■ EXERCISE DATA
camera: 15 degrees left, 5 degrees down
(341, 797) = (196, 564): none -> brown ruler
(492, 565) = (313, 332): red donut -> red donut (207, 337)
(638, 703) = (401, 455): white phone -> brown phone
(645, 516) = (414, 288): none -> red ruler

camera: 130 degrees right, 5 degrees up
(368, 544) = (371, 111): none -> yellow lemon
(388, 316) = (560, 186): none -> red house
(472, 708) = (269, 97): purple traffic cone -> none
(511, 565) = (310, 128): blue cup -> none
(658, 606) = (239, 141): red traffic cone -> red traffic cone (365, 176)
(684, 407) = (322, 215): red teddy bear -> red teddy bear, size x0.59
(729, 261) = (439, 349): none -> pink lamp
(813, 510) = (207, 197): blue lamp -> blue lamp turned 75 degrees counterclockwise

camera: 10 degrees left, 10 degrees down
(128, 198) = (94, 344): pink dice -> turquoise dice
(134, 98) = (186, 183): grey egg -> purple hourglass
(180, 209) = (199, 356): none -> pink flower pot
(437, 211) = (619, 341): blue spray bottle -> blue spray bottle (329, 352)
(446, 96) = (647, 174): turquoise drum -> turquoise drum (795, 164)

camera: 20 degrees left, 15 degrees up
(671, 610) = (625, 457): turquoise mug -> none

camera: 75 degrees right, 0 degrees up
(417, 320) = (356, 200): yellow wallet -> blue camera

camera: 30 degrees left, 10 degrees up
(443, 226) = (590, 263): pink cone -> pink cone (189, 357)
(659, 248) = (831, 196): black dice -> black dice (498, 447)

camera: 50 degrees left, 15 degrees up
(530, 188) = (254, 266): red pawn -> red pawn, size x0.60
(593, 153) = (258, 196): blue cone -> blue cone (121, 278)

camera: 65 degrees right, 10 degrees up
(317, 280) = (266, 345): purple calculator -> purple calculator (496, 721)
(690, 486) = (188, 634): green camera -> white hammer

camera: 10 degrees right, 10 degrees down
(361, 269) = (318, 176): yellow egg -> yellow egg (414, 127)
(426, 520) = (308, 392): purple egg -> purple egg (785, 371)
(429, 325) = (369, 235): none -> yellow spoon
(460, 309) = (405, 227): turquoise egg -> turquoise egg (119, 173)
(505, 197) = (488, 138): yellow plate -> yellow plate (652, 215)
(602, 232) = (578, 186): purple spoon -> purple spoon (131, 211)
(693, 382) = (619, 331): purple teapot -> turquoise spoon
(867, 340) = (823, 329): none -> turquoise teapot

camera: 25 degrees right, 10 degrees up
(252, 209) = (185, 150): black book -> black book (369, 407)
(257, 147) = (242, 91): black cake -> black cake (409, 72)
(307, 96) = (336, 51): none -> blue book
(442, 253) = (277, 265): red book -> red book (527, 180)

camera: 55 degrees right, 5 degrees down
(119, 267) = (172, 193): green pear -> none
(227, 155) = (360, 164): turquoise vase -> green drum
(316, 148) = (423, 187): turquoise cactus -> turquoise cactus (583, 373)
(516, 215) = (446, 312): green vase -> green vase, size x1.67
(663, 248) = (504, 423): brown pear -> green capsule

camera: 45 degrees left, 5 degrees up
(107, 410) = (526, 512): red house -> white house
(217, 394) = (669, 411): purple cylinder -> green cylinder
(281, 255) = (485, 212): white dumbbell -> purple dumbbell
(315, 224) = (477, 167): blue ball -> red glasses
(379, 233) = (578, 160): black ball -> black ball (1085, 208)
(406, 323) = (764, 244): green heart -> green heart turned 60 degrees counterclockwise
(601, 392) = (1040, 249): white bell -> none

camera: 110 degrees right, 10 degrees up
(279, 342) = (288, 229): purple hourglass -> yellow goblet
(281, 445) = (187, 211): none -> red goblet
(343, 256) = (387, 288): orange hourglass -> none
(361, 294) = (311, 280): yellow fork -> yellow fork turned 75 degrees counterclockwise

■ TASK GOAL
Nothing should be left out: repeat all of the data exactly.

■ OUTPUT BELOW
camera: 15 degrees left, 5 degrees down
(341, 797) = (196, 564): none -> brown ruler
(492, 565) = (313, 332): red donut -> red donut (207, 337)
(638, 703) = (401, 455): white phone -> brown phone
(645, 516) = (414, 288): none -> red ruler

camera: 130 degrees right, 5 degrees up
(368, 544) = (371, 111): none -> yellow lemon
(388, 316) = (560, 186): none -> red house
(472, 708) = (269, 97): purple traffic cone -> none
(511, 565) = (310, 128): blue cup -> none
(658, 606) = (239, 141): red traffic cone -> red traffic cone (365, 176)
(684, 407) = (322, 215): red teddy bear -> red teddy bear, size x0.59
(729, 261) = (439, 349): none -> pink lamp
(813, 510) = (207, 197): blue lamp -> blue lamp turned 75 degrees counterclockwise

camera: 10 degrees left, 10 degrees down
(128, 198) = (94, 344): pink dice -> turquoise dice
(134, 98) = (186, 183): grey egg -> purple hourglass
(180, 209) = (199, 356): none -> pink flower pot
(437, 211) = (619, 341): blue spray bottle -> blue spray bottle (329, 352)
(446, 96) = (647, 174): turquoise drum -> turquoise drum (795, 164)

camera: 20 degrees left, 15 degrees up
(671, 610) = (625, 457): turquoise mug -> none

camera: 75 degrees right, 0 degrees up
(417, 320) = (356, 200): yellow wallet -> blue camera

camera: 30 degrees left, 10 degrees up
(443, 226) = (590, 263): pink cone -> pink cone (189, 357)
(659, 248) = (831, 196): black dice -> black dice (498, 447)

camera: 50 degrees left, 15 degrees up
(530, 188) = (254, 266): red pawn -> red pawn, size x0.60
(593, 153) = (258, 196): blue cone -> blue cone (121, 278)

camera: 65 degrees right, 10 degrees up
(317, 280) = (266, 345): purple calculator -> purple calculator (496, 721)
(690, 486) = (188, 634): green camera -> white hammer

camera: 10 degrees right, 10 degrees down
(361, 269) = (318, 176): yellow egg -> yellow egg (414, 127)
(426, 520) = (308, 392): purple egg -> purple egg (785, 371)
(429, 325) = (369, 235): none -> yellow spoon
(460, 309) = (405, 227): turquoise egg -> turquoise egg (119, 173)
(505, 197) = (488, 138): yellow plate -> yellow plate (652, 215)
(602, 232) = (578, 186): purple spoon -> purple spoon (131, 211)
(693, 382) = (619, 331): purple teapot -> turquoise spoon
(867, 340) = (823, 329): none -> turquoise teapot

camera: 25 degrees right, 10 degrees up
(252, 209) = (185, 150): black book -> black book (369, 407)
(257, 147) = (242, 91): black cake -> black cake (409, 72)
(307, 96) = (336, 51): none -> blue book
(442, 253) = (277, 265): red book -> red book (527, 180)

camera: 55 degrees right, 5 degrees down
(119, 267) = (172, 193): green pear -> none
(227, 155) = (360, 164): turquoise vase -> green drum
(316, 148) = (423, 187): turquoise cactus -> turquoise cactus (583, 373)
(516, 215) = (446, 312): green vase -> green vase, size x1.67
(663, 248) = (504, 423): brown pear -> green capsule

camera: 45 degrees left, 5 degrees up
(107, 410) = (526, 512): red house -> white house
(217, 394) = (669, 411): purple cylinder -> green cylinder
(281, 255) = (485, 212): white dumbbell -> purple dumbbell
(315, 224) = (477, 167): blue ball -> red glasses
(379, 233) = (578, 160): black ball -> black ball (1085, 208)
(406, 323) = (764, 244): green heart -> green heart turned 60 degrees counterclockwise
(601, 392) = (1040, 249): white bell -> none

camera: 110 degrees right, 10 degrees up
(279, 342) = (288, 229): purple hourglass -> yellow goblet
(281, 445) = (187, 211): none -> red goblet
(343, 256) = (387, 288): orange hourglass -> none
(361, 294) = (311, 280): yellow fork -> yellow fork turned 75 degrees counterclockwise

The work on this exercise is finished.